[[ SUPPLIED RECORDS open ]]

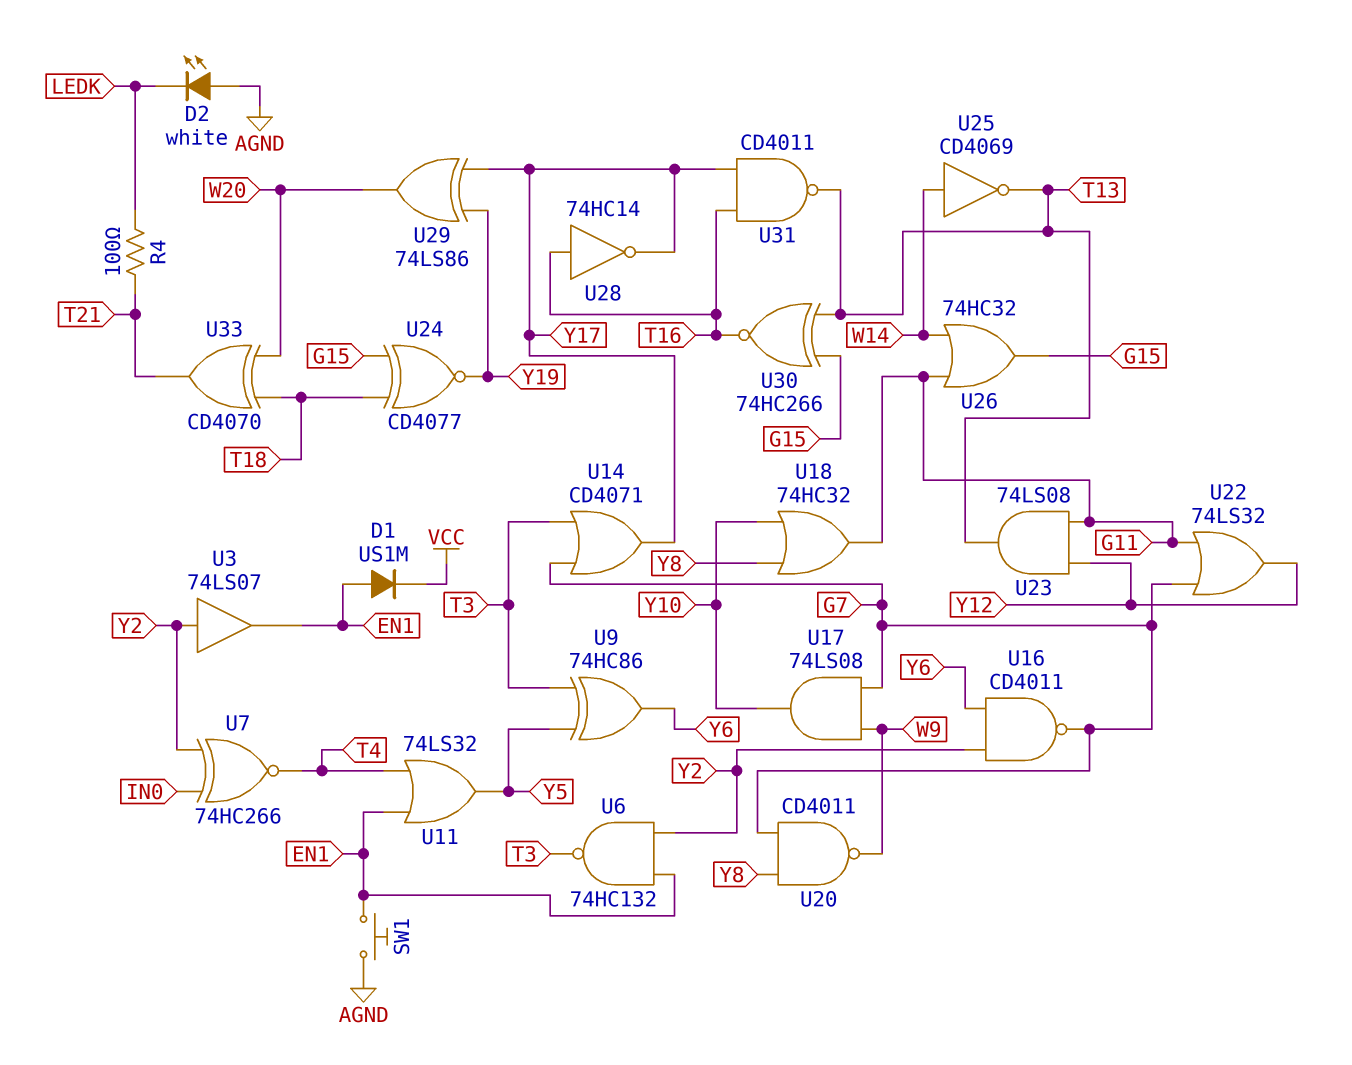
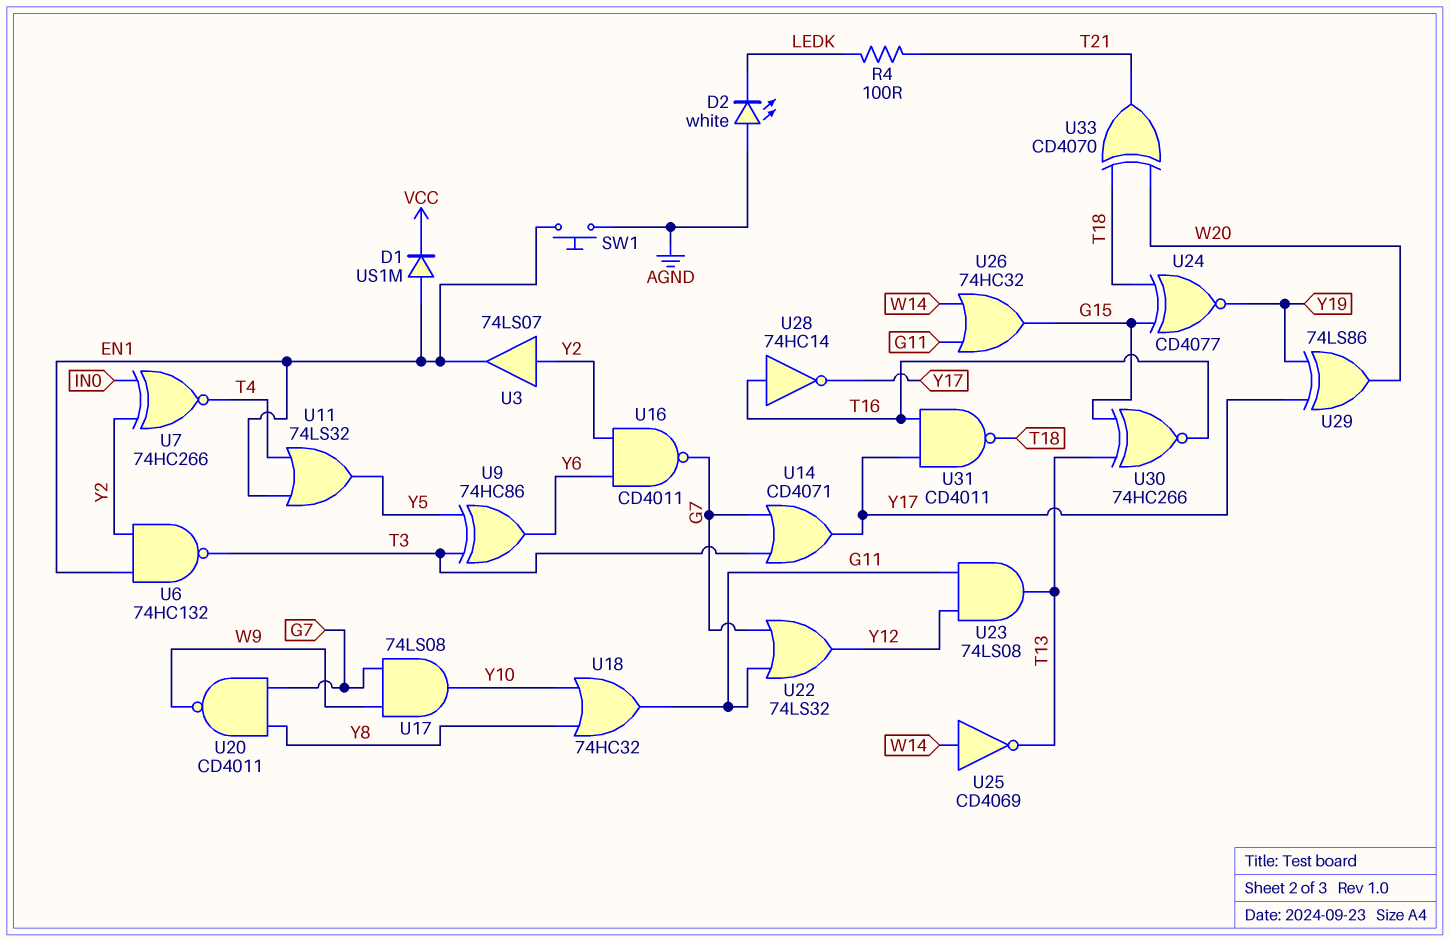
U31: NAND CD4011 (in T16, in Y17, out T13) -> NAND CD4011 (in T16, in Y17, out T18)

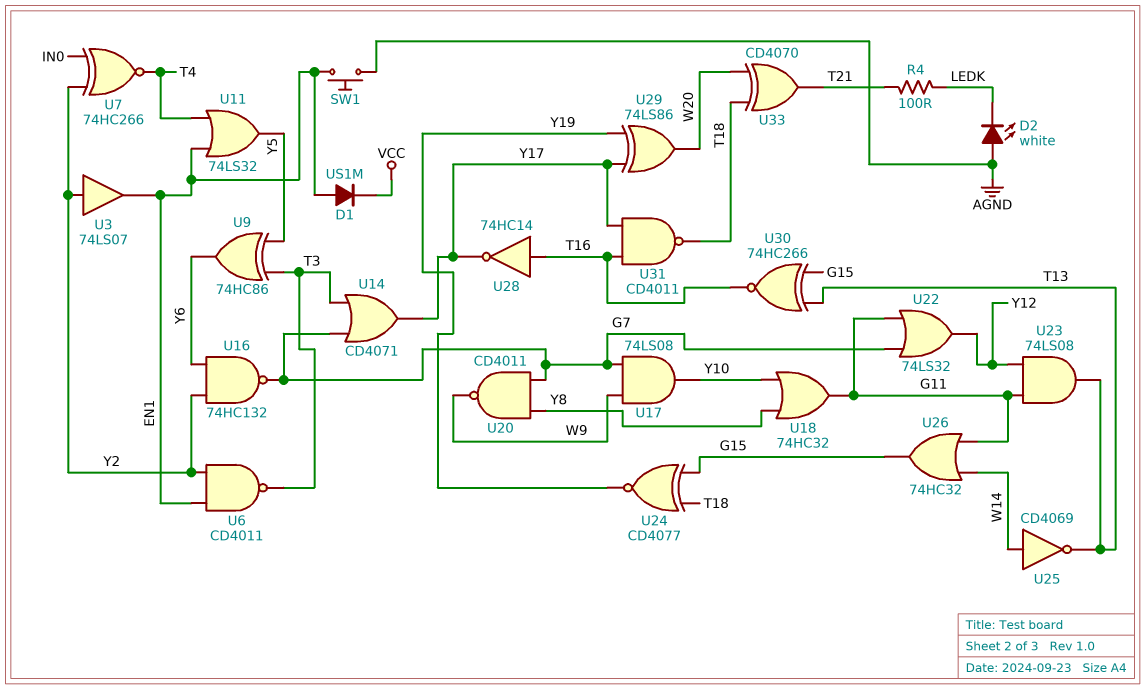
U6: NAND 74HC132 (in EN1, in Y2, out T3) -> NAND CD4011 (in EN1, in Y2, out T3)
U16: NAND CD4011 (in Y2, in Y6, out G7) -> NAND 74HC132 (in Y2, in Y6, out G7)

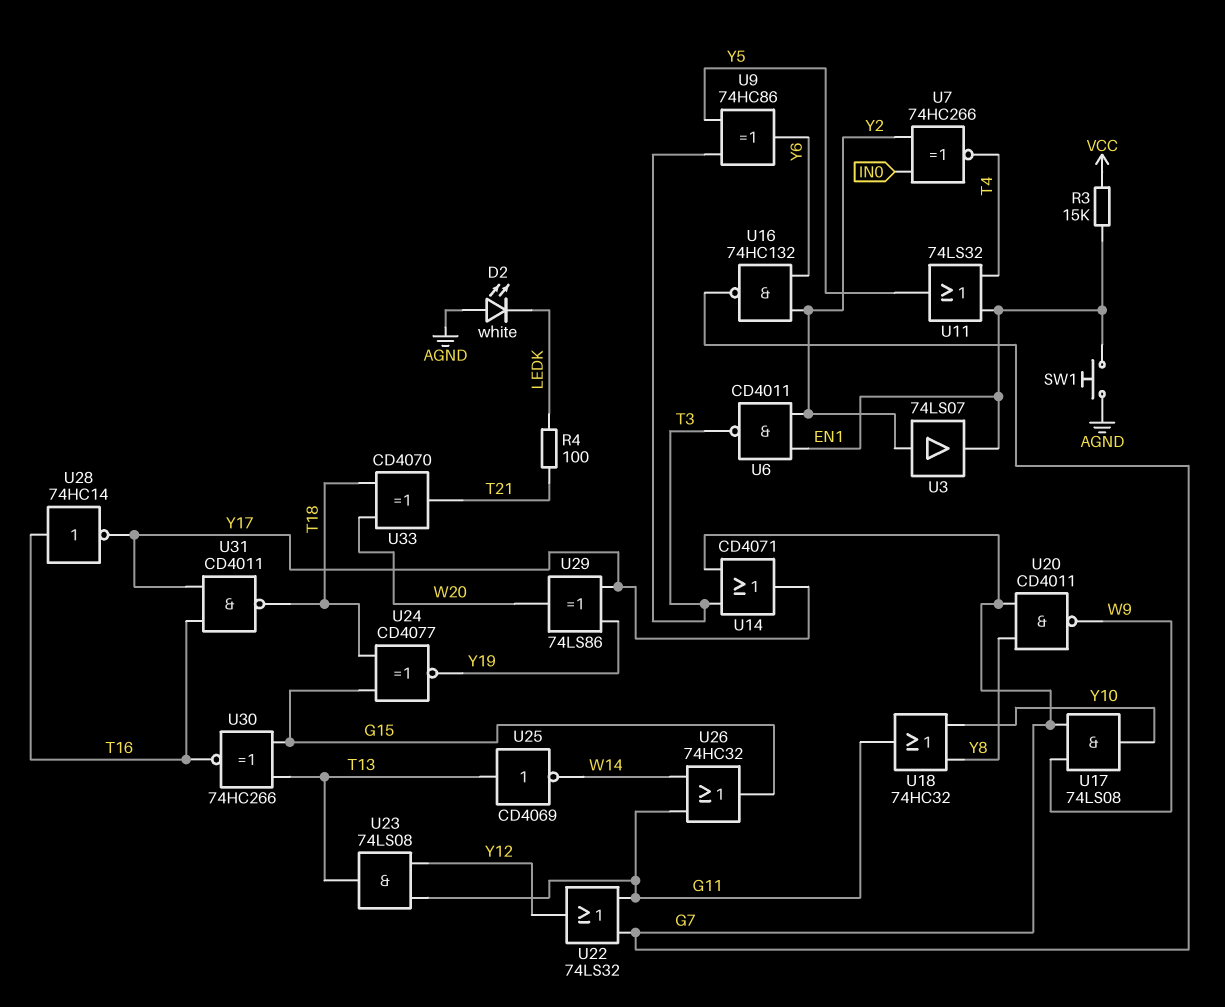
D1: diode US1M (A EN1, K VCC) -> none
R3: none -> 15k (EN1, VCC)
U25: NOT CD4069 (in W14, out T13) -> NOT CD4069 (in T13, out W14)

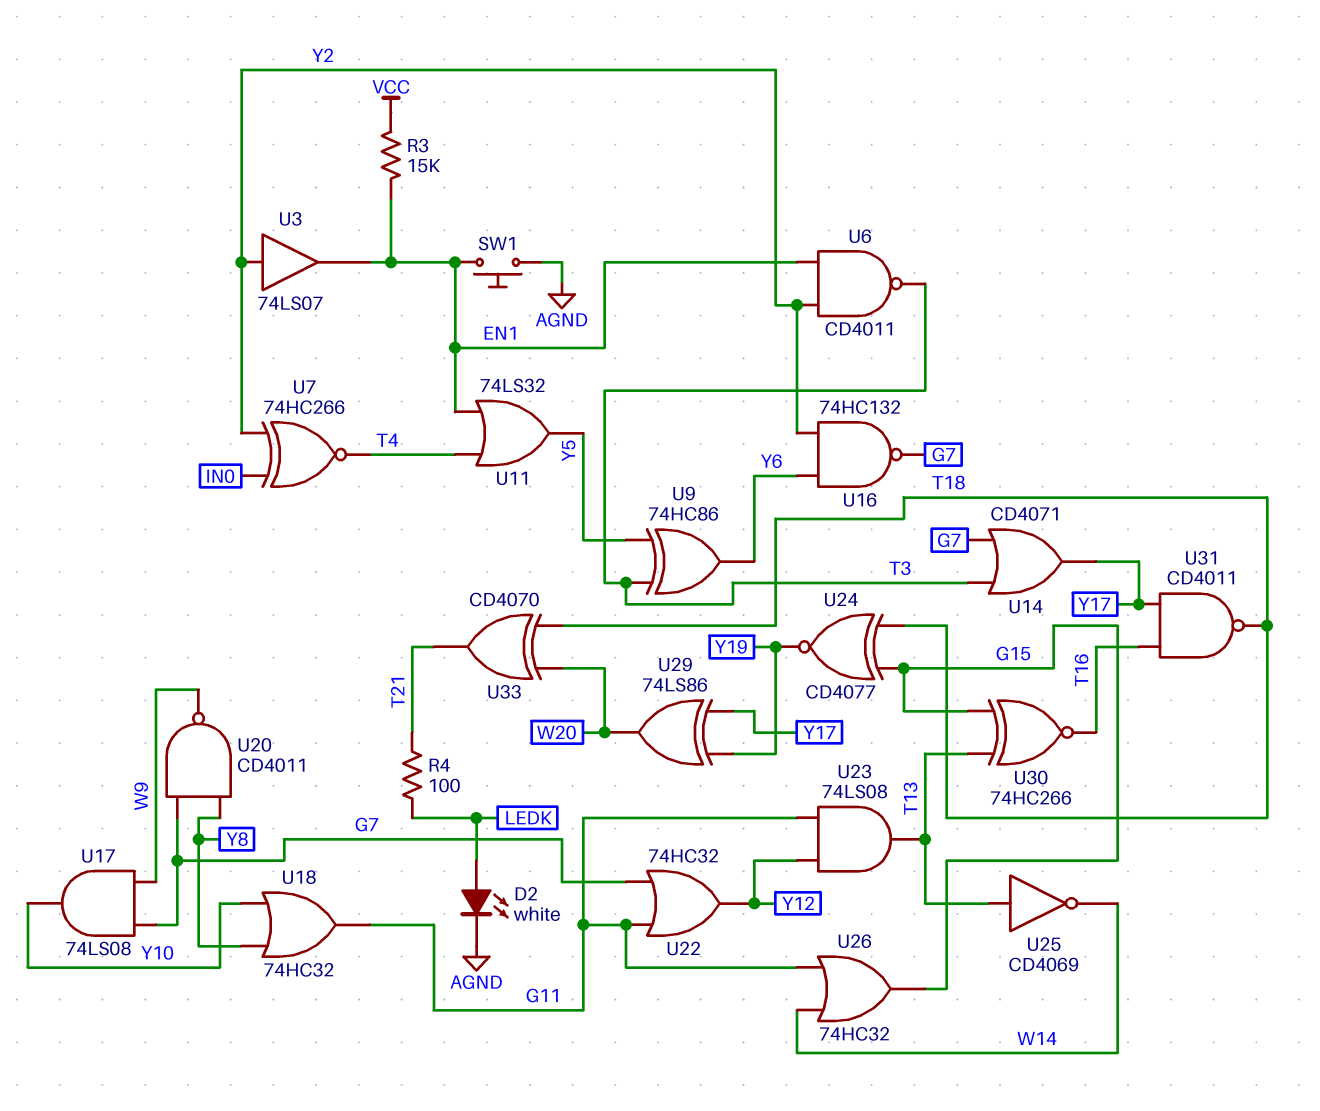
D2: LED white (A AGND, K LEDK) -> LED white (A LEDK, K AGND)
U22: OR 74LS32 (in G7, in G11, out Y12) -> OR 74HC32 (in G7, in G11, out Y12)
U28: NOT 74HC14 (in T16, out Y17) -> none

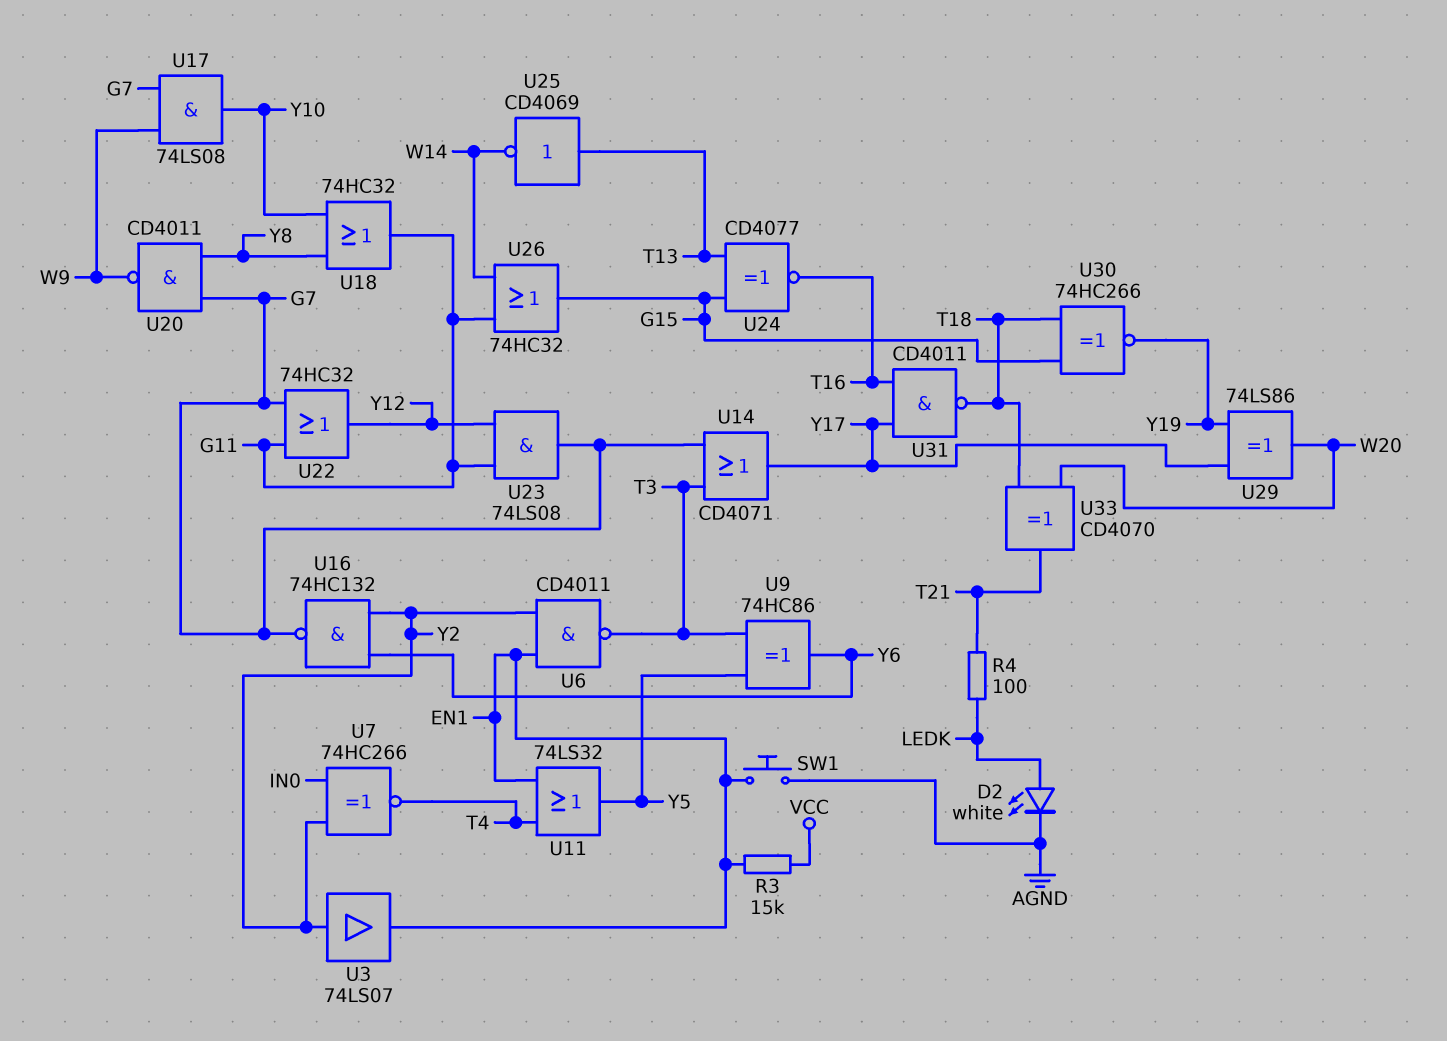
U23: AND 74LS08 (in G11, in Y12, out T13) -> AND 74LS08 (in G11, in Y12, out G7)
U24: XNOR CD4077 (in G15, in T18, out Y19) -> XNOR CD4077 (in G15, in T13, out T16)
U30: XNOR 74HC266 (in G15, in T13, out T16) -> XNOR 74HC266 (in G15, in T18, out Y19)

[[ SUPPLIED RECORDS closed ]]

Print the data above exactly, from its first line to the line bearing "D1: diode US1M (A EN1, K VCC) -> none" inclusive, and keep pictures out of the result.

TASK OUTPUT>
U31: NAND CD4011 (in T16, in Y17, out T13) -> NAND CD4011 (in T16, in Y17, out T18)

U6: NAND 74HC132 (in EN1, in Y2, out T3) -> NAND CD4011 (in EN1, in Y2, out T3)
U16: NAND CD4011 (in Y2, in Y6, out G7) -> NAND 74HC132 (in Y2, in Y6, out G7)

D1: diode US1M (A EN1, K VCC) -> none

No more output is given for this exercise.